When the data below is printed, every line must match exactly and the images must be absent.

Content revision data
========

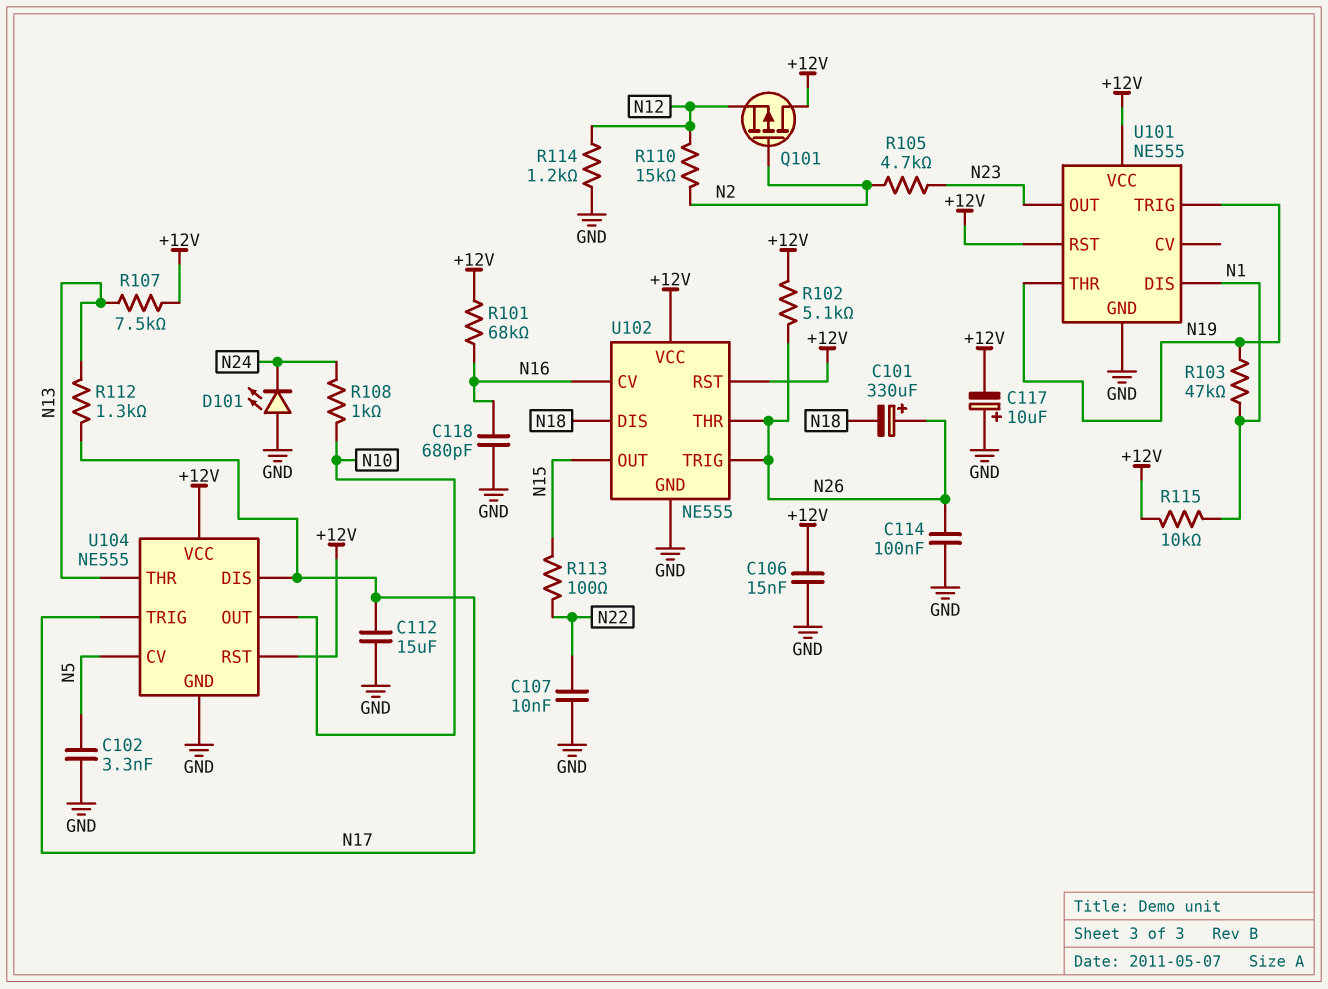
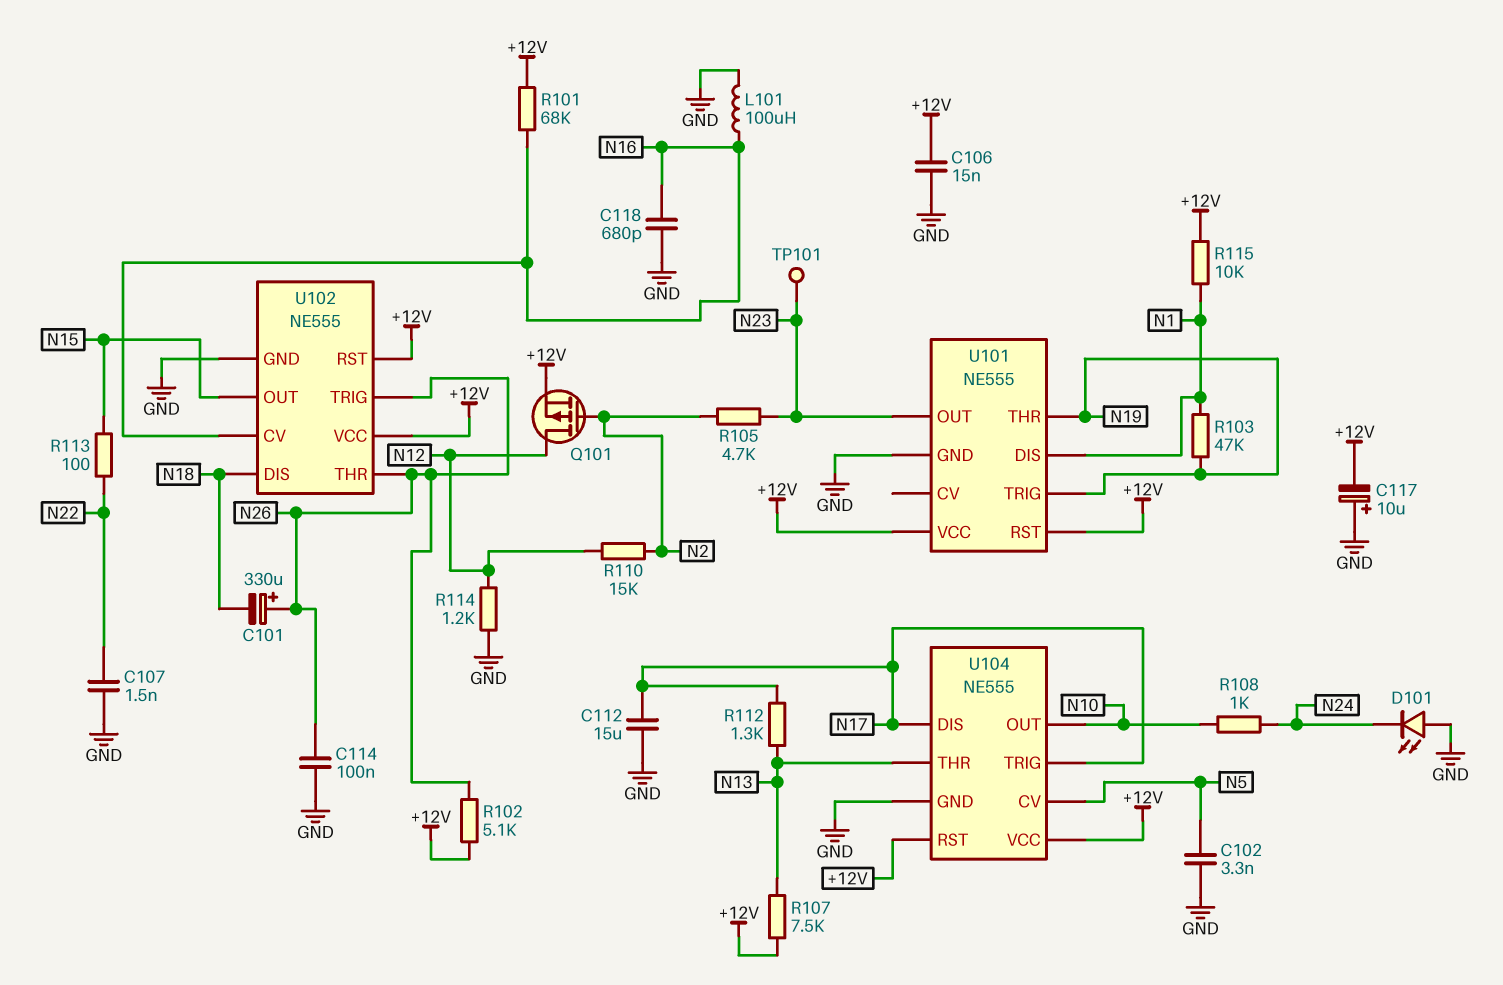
C107: 10nF (GND, N22) -> 1.5nF (GND, N22)
L101: none -> 100uH (GND, N16)
Q101: PMOS (G N2, D +12V, S N12) -> PMOS (G N2, D N12, S +12V)
TP101: none -> test point (N23)

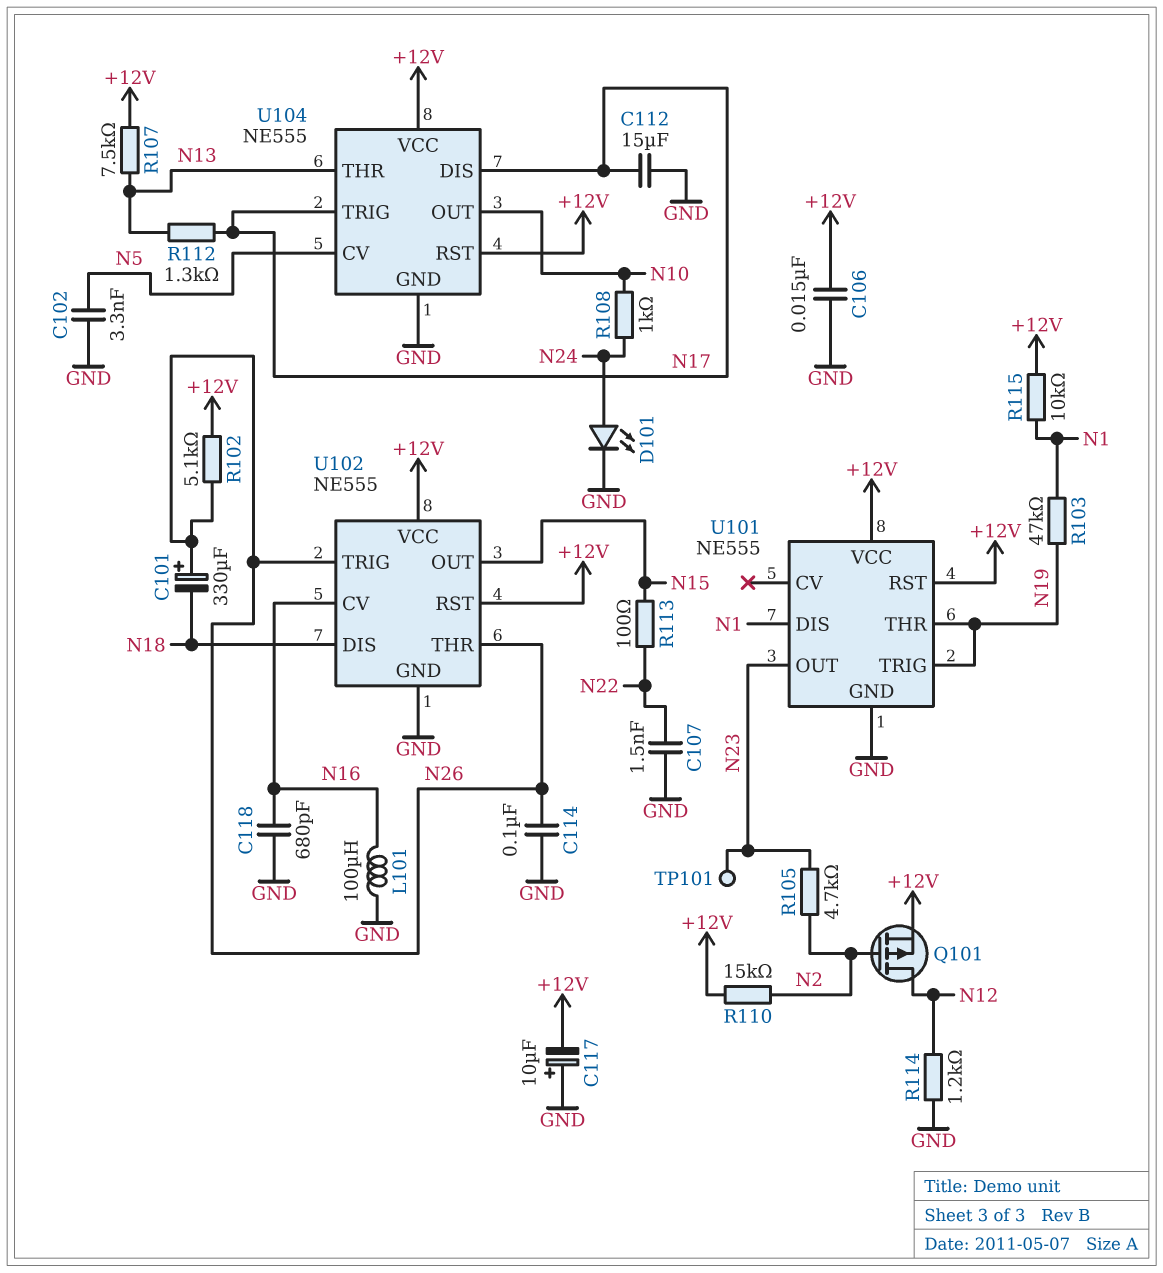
D101: LED (A GND, K N24) -> LED (A N24, K GND)
R101: 68k (+12V, N16) -> none
R110: 15k (N2, N12) -> 15k (+12V, N2)

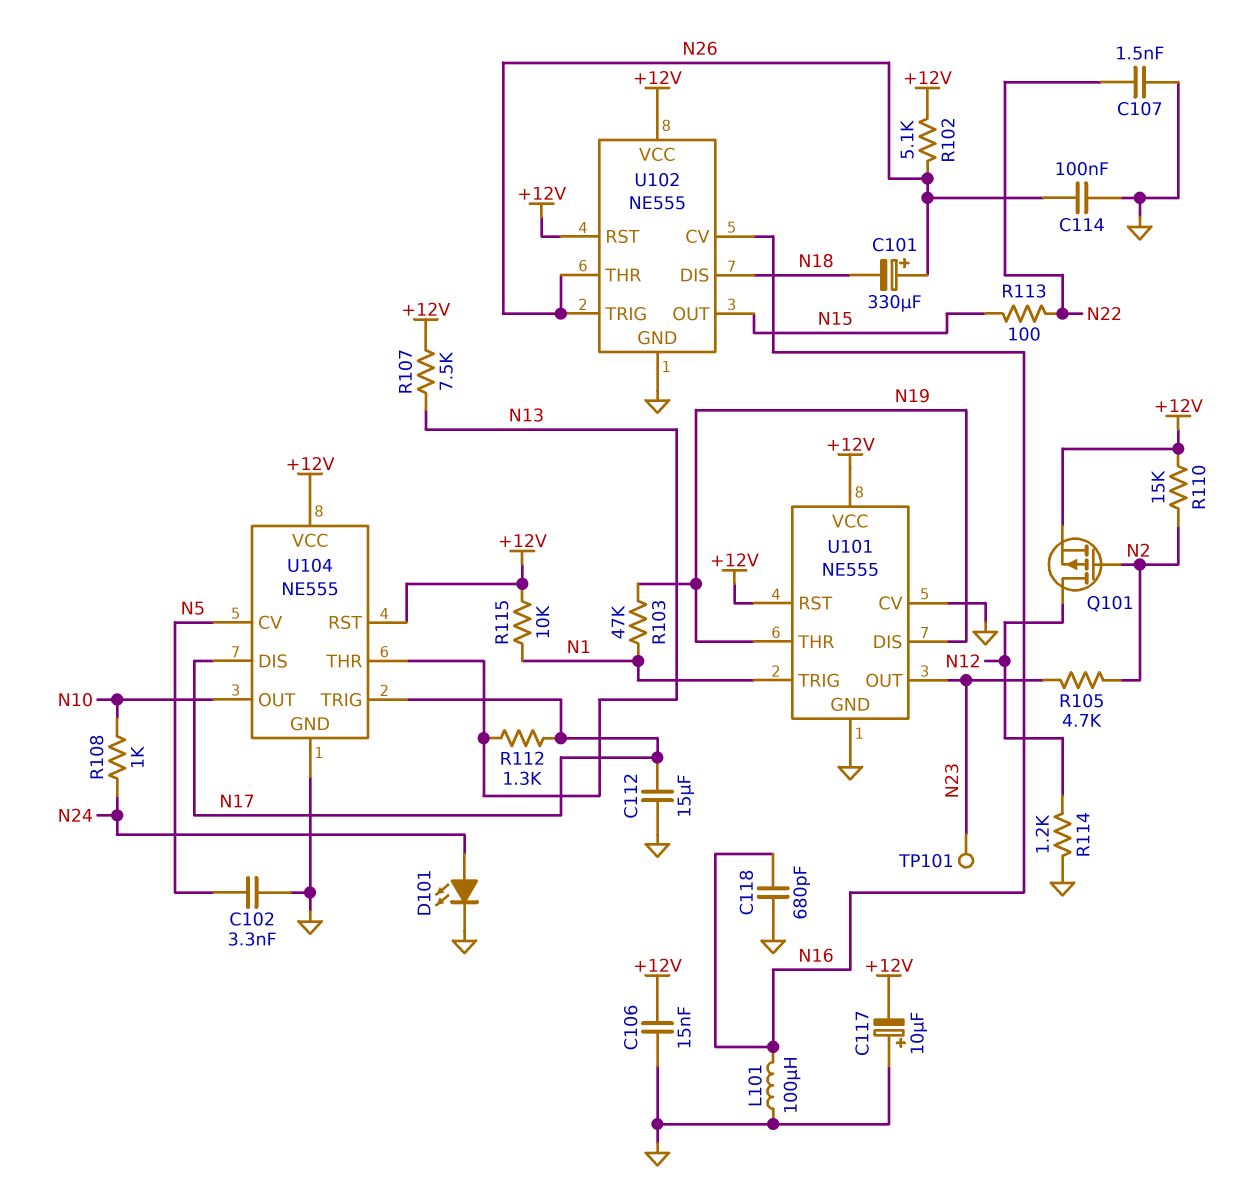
U101 pin CV: none -> GND
U101 pin DIS: N1 -> N19
U101 pin TRIG: N19 -> N1

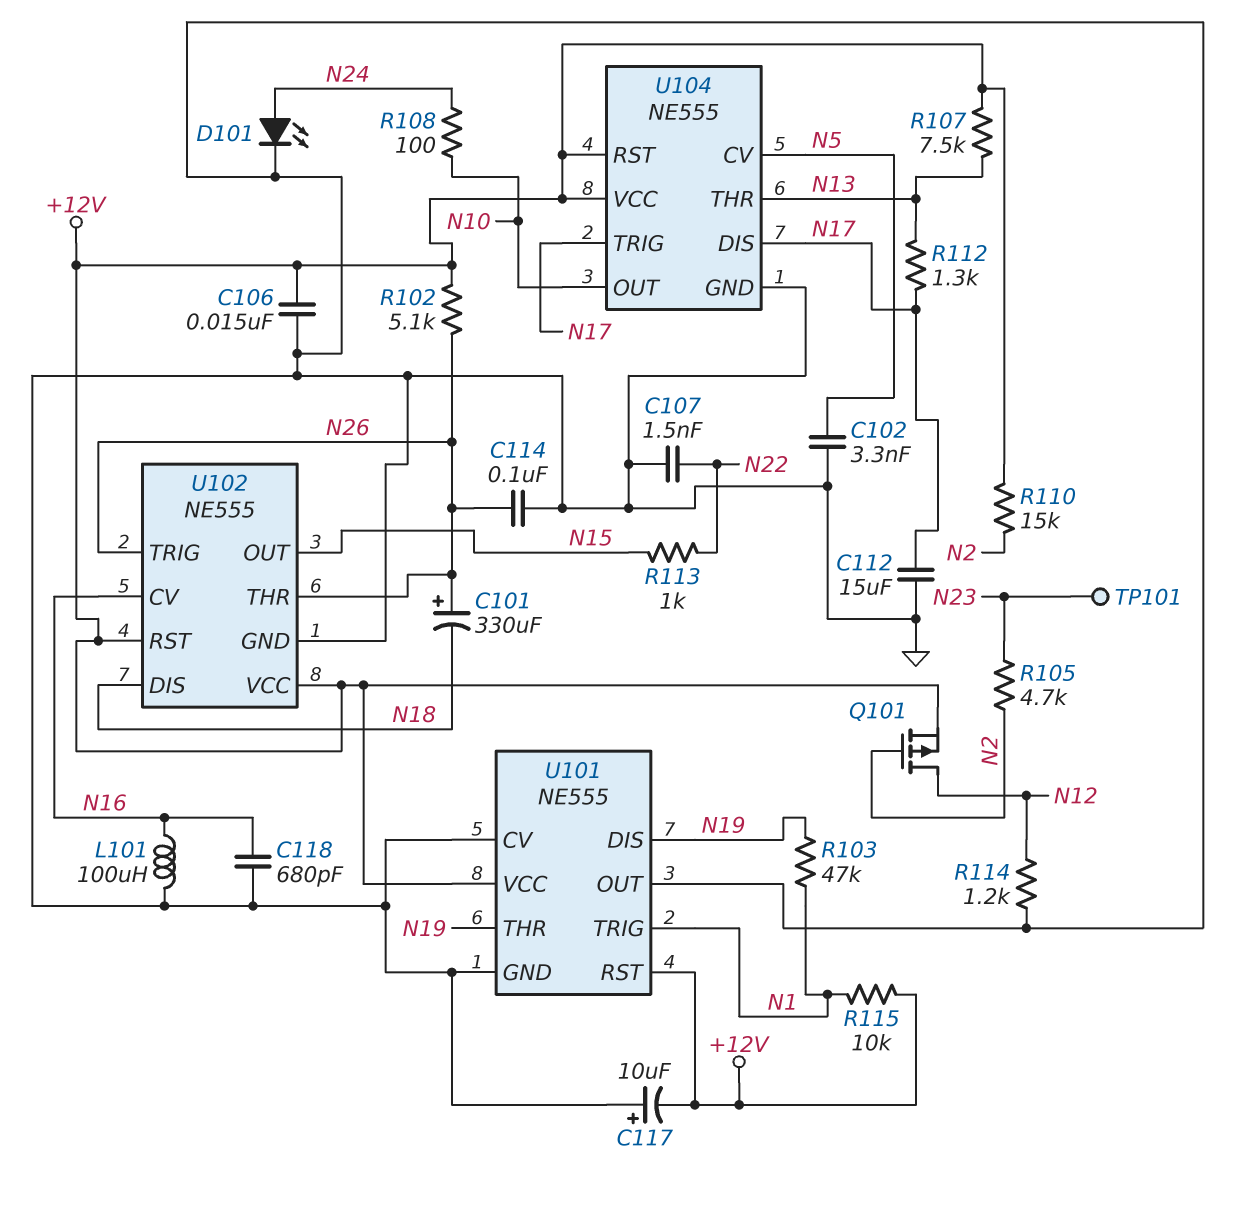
R108: 1k (N10, N24) -> 100 (N10, N24)
R113: 100 (N15, N22) -> 1k (N15, N22)
U101 pin OUT: N23 -> GND

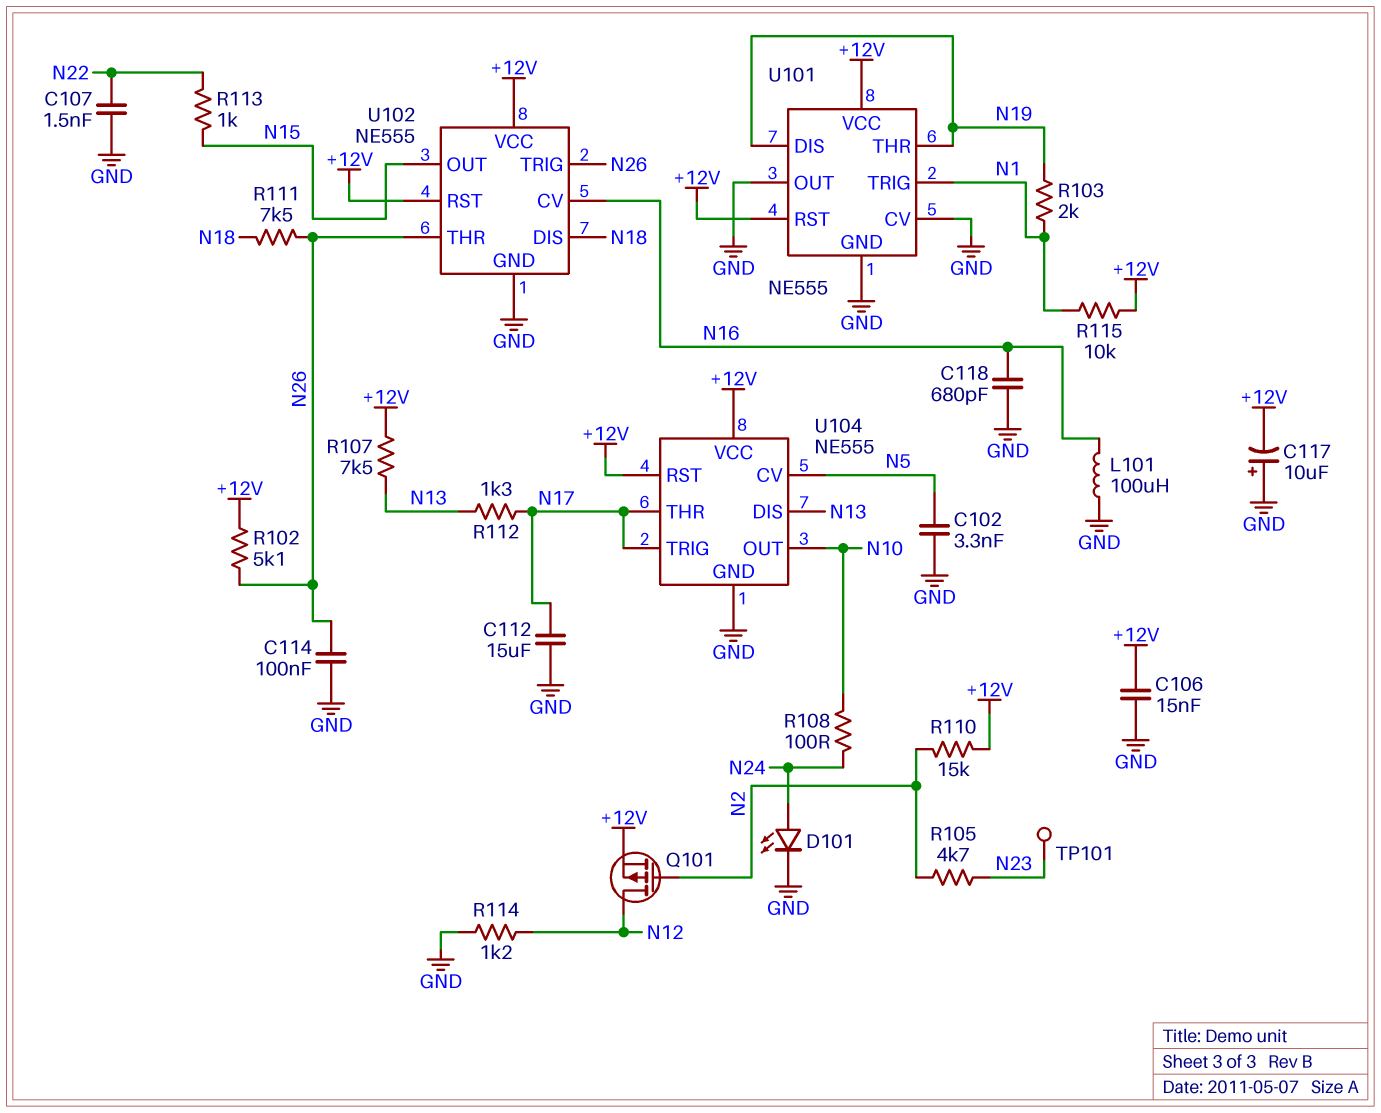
C101: 330uF (plus N26, minus N18) -> none
R103: 47k (N1, N19) -> 2k (N1, N19)
R111: none -> 7.5k (N18, N26)
U104 pin DIS: N17 -> N13
U104 pin THR: N13 -> N17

========

Task result
C107: 10nF (GND, N22) -> 1.5nF (GND, N22)
L101: none -> 100uH (GND, N16)
Q101: PMOS (G N2, D +12V, S N12) -> PMOS (G N2, D N12, S +12V)
TP101: none -> test point (N23)

D101: LED (A GND, K N24) -> LED (A N24, K GND)
R101: 68k (+12V, N16) -> none
R110: 15k (N2, N12) -> 15k (+12V, N2)

U101 pin CV: none -> GND
U101 pin DIS: N1 -> N19
U101 pin TRIG: N19 -> N1

R108: 1k (N10, N24) -> 100 (N10, N24)
R113: 100 (N15, N22) -> 1k (N15, N22)
U101 pin OUT: N23 -> GND

C101: 330uF (plus N26, minus N18) -> none
R103: 47k (N1, N19) -> 2k (N1, N19)
R111: none -> 7.5k (N18, N26)
U104 pin DIS: N17 -> N13
U104 pin THR: N13 -> N17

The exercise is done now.